# START OF RECORDS FOR THIS EXERCISE
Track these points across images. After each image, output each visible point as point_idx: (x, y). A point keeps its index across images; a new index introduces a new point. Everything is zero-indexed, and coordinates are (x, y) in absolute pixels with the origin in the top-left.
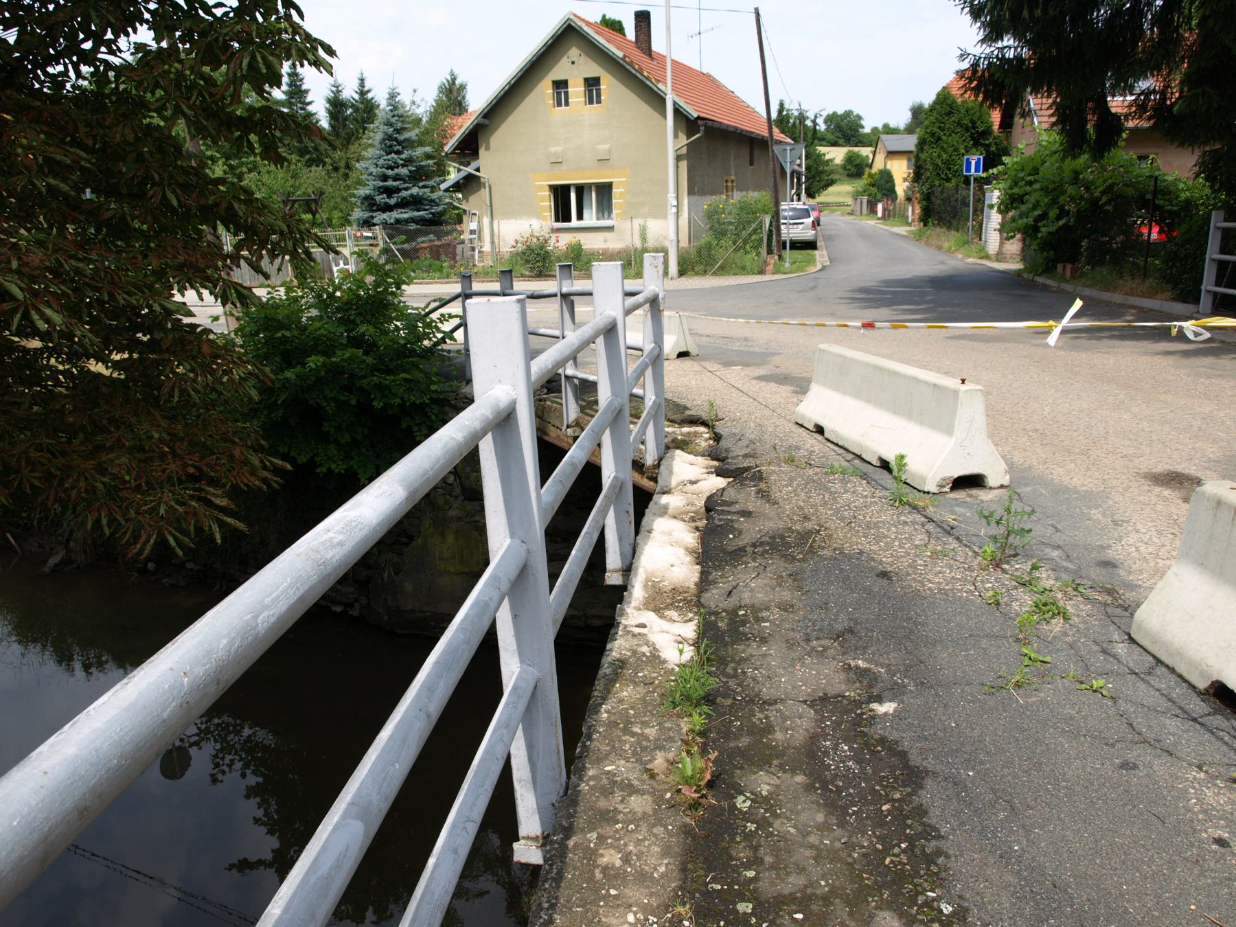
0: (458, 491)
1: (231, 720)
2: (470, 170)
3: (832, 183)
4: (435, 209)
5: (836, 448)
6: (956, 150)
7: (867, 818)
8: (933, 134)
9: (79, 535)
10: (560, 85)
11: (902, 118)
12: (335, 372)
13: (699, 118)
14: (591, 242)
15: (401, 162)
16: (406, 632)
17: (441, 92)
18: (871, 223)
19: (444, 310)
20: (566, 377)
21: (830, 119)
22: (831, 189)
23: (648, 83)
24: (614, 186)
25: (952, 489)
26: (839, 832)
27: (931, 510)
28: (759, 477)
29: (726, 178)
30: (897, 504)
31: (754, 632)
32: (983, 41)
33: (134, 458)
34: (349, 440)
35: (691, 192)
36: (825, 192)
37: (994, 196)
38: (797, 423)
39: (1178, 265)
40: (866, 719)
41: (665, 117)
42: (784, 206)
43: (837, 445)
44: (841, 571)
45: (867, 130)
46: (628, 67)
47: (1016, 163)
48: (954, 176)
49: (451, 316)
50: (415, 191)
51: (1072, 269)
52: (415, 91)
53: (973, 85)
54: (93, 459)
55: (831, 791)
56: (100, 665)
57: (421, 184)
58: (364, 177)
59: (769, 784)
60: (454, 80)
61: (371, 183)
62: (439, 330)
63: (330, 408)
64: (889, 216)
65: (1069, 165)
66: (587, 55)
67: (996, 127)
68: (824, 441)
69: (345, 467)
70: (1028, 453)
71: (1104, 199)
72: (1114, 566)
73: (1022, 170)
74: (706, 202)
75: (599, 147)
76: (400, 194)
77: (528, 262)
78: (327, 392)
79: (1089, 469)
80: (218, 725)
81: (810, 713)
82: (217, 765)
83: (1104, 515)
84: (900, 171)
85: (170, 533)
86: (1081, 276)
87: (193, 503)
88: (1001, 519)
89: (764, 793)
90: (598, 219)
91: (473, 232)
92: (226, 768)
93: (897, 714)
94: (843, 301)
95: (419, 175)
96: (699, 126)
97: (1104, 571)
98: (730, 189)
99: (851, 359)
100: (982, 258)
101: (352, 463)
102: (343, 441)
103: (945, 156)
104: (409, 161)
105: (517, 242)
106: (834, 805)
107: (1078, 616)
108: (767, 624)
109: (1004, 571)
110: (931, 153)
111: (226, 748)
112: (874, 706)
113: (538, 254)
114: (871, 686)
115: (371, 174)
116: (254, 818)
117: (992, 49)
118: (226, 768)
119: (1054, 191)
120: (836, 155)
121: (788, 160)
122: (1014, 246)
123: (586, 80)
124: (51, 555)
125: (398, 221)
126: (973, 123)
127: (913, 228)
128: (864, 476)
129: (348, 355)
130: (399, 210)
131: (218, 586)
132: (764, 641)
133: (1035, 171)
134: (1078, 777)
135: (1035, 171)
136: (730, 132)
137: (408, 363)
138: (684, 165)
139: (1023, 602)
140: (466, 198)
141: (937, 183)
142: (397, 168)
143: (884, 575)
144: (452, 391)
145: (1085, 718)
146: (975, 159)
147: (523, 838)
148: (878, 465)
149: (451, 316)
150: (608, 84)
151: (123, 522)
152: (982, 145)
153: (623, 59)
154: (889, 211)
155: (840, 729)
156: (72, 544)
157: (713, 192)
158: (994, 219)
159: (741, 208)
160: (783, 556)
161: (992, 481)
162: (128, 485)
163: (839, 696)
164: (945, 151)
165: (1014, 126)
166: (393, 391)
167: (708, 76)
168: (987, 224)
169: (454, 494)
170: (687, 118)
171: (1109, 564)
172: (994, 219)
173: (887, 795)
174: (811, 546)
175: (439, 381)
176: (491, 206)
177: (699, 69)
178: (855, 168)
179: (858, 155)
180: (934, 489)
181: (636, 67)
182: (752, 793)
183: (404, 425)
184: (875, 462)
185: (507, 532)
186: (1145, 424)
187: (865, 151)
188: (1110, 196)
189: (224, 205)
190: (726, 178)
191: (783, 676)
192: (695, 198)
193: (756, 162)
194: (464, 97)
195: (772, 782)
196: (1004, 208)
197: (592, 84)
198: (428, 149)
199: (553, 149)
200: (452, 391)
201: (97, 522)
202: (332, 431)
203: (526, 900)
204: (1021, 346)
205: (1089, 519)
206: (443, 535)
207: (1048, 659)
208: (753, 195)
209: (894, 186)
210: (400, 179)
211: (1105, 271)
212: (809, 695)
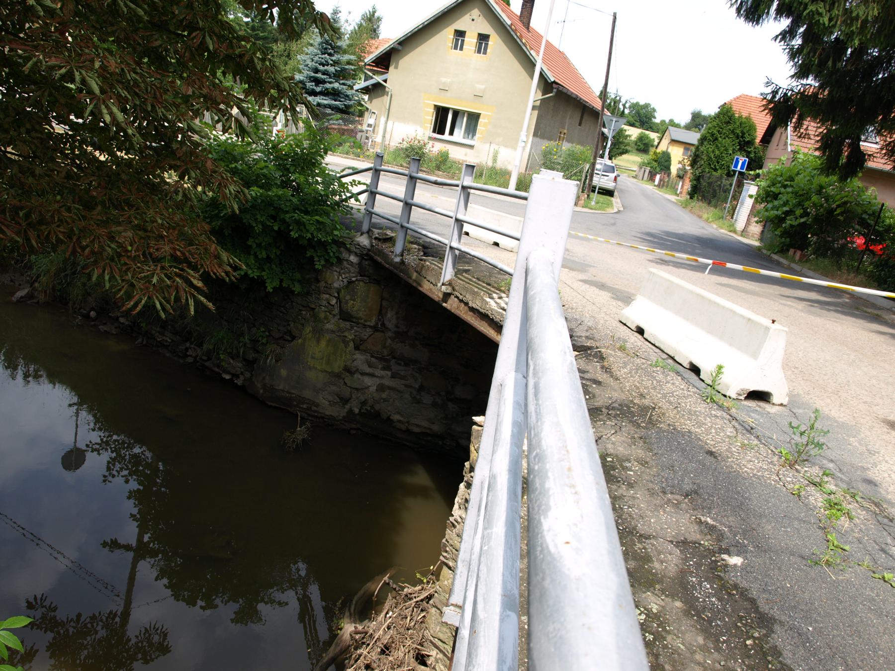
0: (336, 311)
1: (126, 438)
2: (378, 79)
3: (625, 152)
4: (347, 102)
5: (654, 348)
6: (726, 150)
7: (735, 647)
8: (713, 135)
9: (43, 279)
10: (460, 34)
11: (684, 118)
12: (269, 203)
13: (554, 82)
14: (456, 154)
15: (331, 62)
16: (274, 405)
17: (363, 19)
18: (649, 187)
19: (356, 177)
20: (451, 248)
21: (634, 106)
22: (625, 156)
23: (524, 48)
24: (481, 116)
25: (746, 398)
26: (716, 655)
27: (733, 411)
28: (602, 358)
29: (561, 130)
30: (708, 401)
31: (622, 476)
32: (792, 77)
33: (137, 234)
34: (265, 256)
35: (535, 134)
36: (620, 158)
37: (751, 189)
38: (621, 322)
39: (886, 270)
40: (721, 566)
41: (532, 76)
42: (599, 160)
43: (654, 345)
44: (679, 443)
45: (657, 120)
46: (512, 33)
47: (777, 170)
48: (720, 168)
49: (359, 183)
50: (336, 85)
51: (801, 255)
52: (350, 13)
53: (770, 107)
54: (106, 228)
55: (703, 619)
56: (37, 377)
57: (342, 82)
58: (301, 67)
59: (656, 604)
60: (374, 12)
61: (306, 72)
62: (348, 191)
63: (258, 228)
64: (663, 186)
65: (823, 179)
66: (484, 17)
67: (758, 140)
68: (643, 340)
69: (258, 274)
70: (794, 384)
71: (838, 211)
72: (876, 485)
73: (781, 176)
74: (545, 144)
75: (478, 86)
76: (325, 85)
77: (408, 156)
78: (258, 217)
79: (841, 406)
80: (115, 441)
81: (676, 551)
82: (109, 469)
83: (860, 444)
84: (678, 157)
85: (157, 297)
86: (807, 261)
87: (178, 279)
88: (804, 432)
89: (655, 611)
90: (464, 138)
91: (370, 126)
92: (116, 473)
93: (744, 568)
94: (636, 239)
95: (342, 75)
96: (553, 88)
97: (869, 487)
98: (561, 139)
99: (677, 285)
100: (730, 231)
101: (264, 273)
102: (260, 257)
103: (717, 152)
104: (336, 63)
105: (403, 140)
106: (706, 629)
107: (858, 518)
108: (632, 473)
109: (797, 471)
110: (708, 147)
111: (119, 458)
112: (725, 557)
113: (417, 153)
114: (719, 541)
115: (307, 65)
116: (131, 514)
117: (798, 84)
118: (116, 473)
119: (802, 197)
120: (633, 133)
121: (612, 128)
122: (756, 229)
123: (480, 35)
124: (19, 289)
125: (319, 105)
126: (743, 133)
127: (679, 198)
128: (678, 373)
129: (281, 193)
130: (322, 97)
131: (140, 340)
132: (631, 486)
133: (791, 179)
134: (890, 650)
135: (791, 179)
136: (572, 98)
137: (322, 209)
138: (536, 112)
139: (817, 499)
140: (370, 99)
141: (707, 170)
142: (327, 65)
143: (711, 453)
144: (349, 238)
145: (884, 601)
146: (742, 160)
147: (452, 605)
148: (688, 367)
149: (359, 183)
150: (495, 42)
151: (120, 282)
152: (745, 150)
153: (510, 27)
154: (664, 182)
155: (701, 570)
156: (36, 285)
157: (550, 139)
158: (746, 205)
159: (569, 155)
160: (631, 422)
161: (775, 399)
162: (129, 254)
163: (697, 543)
164: (718, 149)
165: (771, 143)
166: (307, 227)
167: (562, 53)
168: (740, 208)
169: (334, 313)
170: (546, 79)
171: (869, 482)
172: (746, 205)
173: (747, 632)
174: (650, 418)
175: (341, 229)
176: (389, 110)
177: (557, 47)
178: (643, 146)
179: (647, 137)
180: (734, 396)
181: (518, 34)
182: (645, 609)
183: (309, 254)
184: (686, 365)
185: (514, 367)
186: (874, 381)
187: (653, 136)
188: (843, 209)
189: (247, 58)
190: (561, 130)
191: (652, 517)
192: (537, 139)
193: (583, 124)
194: (378, 27)
195: (658, 603)
196: (759, 199)
197: (483, 38)
198: (353, 57)
199: (443, 80)
200: (349, 238)
201: (101, 276)
202: (254, 246)
203: (335, 621)
204: (772, 302)
205: (849, 444)
206: (318, 341)
207: (847, 548)
208: (578, 148)
209: (670, 165)
210: (327, 74)
211: (826, 261)
212: (673, 537)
# END OF RECORDS FOR THIS EXERCISE
§ **DIRECTIONS FOR THIS TASK**
Duplicate the part of the listing that opens with its first line and closes with the line containing "116: (254, 818)", including both of those lines. Leave the pictures out of your copy.

§ **FINISHED TASK**
Track these points across images. After each image, output each visible point as point_idx: (x, y). A point keeps its index across images; a new index introduces a new point. Everything is zero-indexed, and coordinates are (x, y) in absolute pixels with the origin in the top-left.
0: (458, 491)
1: (231, 720)
2: (470, 170)
3: (832, 183)
4: (435, 209)
5: (836, 448)
6: (956, 150)
7: (867, 818)
8: (933, 134)
9: (79, 535)
10: (560, 85)
11: (902, 118)
12: (335, 372)
13: (699, 118)
14: (591, 242)
15: (401, 162)
16: (406, 632)
17: (441, 92)
18: (871, 223)
19: (444, 310)
20: (566, 377)
21: (830, 119)
22: (831, 189)
23: (648, 83)
24: (614, 186)
25: (952, 489)
26: (839, 832)
27: (931, 510)
28: (759, 477)
29: (726, 178)
30: (897, 504)
31: (754, 632)
32: (983, 41)
33: (134, 458)
34: (349, 440)
35: (691, 192)
36: (825, 192)
37: (994, 196)
38: (797, 423)
39: (1178, 265)
40: (866, 719)
41: (665, 117)
42: (784, 206)
43: (837, 445)
44: (841, 571)
45: (867, 130)
46: (628, 67)
47: (1016, 163)
48: (954, 176)
49: (451, 316)
50: (415, 191)
51: (1072, 269)
52: (415, 91)
53: (973, 85)
54: (93, 459)
55: (831, 791)
56: (100, 665)
57: (421, 184)
58: (364, 177)
59: (769, 784)
60: (454, 80)
61: (371, 183)
62: (439, 330)
63: (330, 408)
64: (889, 216)
65: (1069, 165)
66: (587, 55)
67: (996, 127)
68: (824, 441)
69: (345, 467)
70: (1028, 453)
71: (1104, 199)
72: (1114, 566)
73: (1022, 170)
74: (706, 202)
75: (599, 147)
76: (400, 194)
77: (528, 262)
78: (327, 392)
79: (1089, 469)
80: (218, 725)
81: (810, 713)
82: (217, 765)
83: (1104, 515)
84: (900, 171)
85: (170, 533)
86: (1081, 276)
87: (193, 503)
88: (1001, 519)
89: (764, 793)
90: (598, 219)
91: (473, 232)
92: (226, 768)
93: (897, 714)
94: (843, 301)
95: (419, 175)
96: (699, 126)
97: (1104, 571)
98: (730, 189)
99: (851, 359)
100: (982, 258)
101: (352, 463)
102: (343, 441)
103: (945, 156)
104: (409, 161)
105: (517, 242)
106: (834, 805)
107: (1078, 616)
108: (767, 624)
109: (1004, 571)
110: (931, 153)
111: (226, 748)
112: (874, 706)
113: (538, 254)
114: (871, 686)
115: (371, 174)
116: (254, 818)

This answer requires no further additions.